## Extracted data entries
+---+

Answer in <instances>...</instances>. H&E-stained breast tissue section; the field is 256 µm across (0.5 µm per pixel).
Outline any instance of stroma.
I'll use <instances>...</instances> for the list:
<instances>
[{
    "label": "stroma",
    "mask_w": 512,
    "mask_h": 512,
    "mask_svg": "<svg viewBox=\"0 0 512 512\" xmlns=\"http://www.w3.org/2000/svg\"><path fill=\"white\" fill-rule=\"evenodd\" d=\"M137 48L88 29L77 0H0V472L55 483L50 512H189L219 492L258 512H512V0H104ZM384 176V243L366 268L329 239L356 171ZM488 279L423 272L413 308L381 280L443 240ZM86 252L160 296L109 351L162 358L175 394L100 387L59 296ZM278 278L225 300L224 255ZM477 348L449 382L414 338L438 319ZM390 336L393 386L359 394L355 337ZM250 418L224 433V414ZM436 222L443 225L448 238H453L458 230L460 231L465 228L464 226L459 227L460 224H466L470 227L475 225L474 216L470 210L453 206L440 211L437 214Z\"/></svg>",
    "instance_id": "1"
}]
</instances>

+---+

## Job
Restate each of the entries above verbatim.

## Completed exercise
Answer in <instances>...</instances>. H&E-stained breast tissue section; the field is 256 µm across (0.5 µm per pixel).
Outline any instance of stroma.
I'll use <instances>...</instances> for the list:
<instances>
[{
    "label": "stroma",
    "mask_w": 512,
    "mask_h": 512,
    "mask_svg": "<svg viewBox=\"0 0 512 512\" xmlns=\"http://www.w3.org/2000/svg\"><path fill=\"white\" fill-rule=\"evenodd\" d=\"M137 48L88 29L77 0H0V472L55 483L50 512H189L219 492L258 512H512V0H104ZM384 176V243L366 268L329 239L356 171ZM488 279L423 272L413 308L381 280L443 240ZM86 252L160 296L109 351L162 358L175 394L100 387L59 296ZM278 278L225 300L224 255ZM477 348L449 382L414 338L438 319ZM390 336L393 386L359 394L355 337ZM250 418L224 433V414ZM436 222L443 225L448 238H453L458 230L460 231L465 228L464 226L459 227L460 224H466L470 227L475 225L474 216L470 210L453 206L440 211L437 214Z\"/></svg>",
    "instance_id": "1"
}]
</instances>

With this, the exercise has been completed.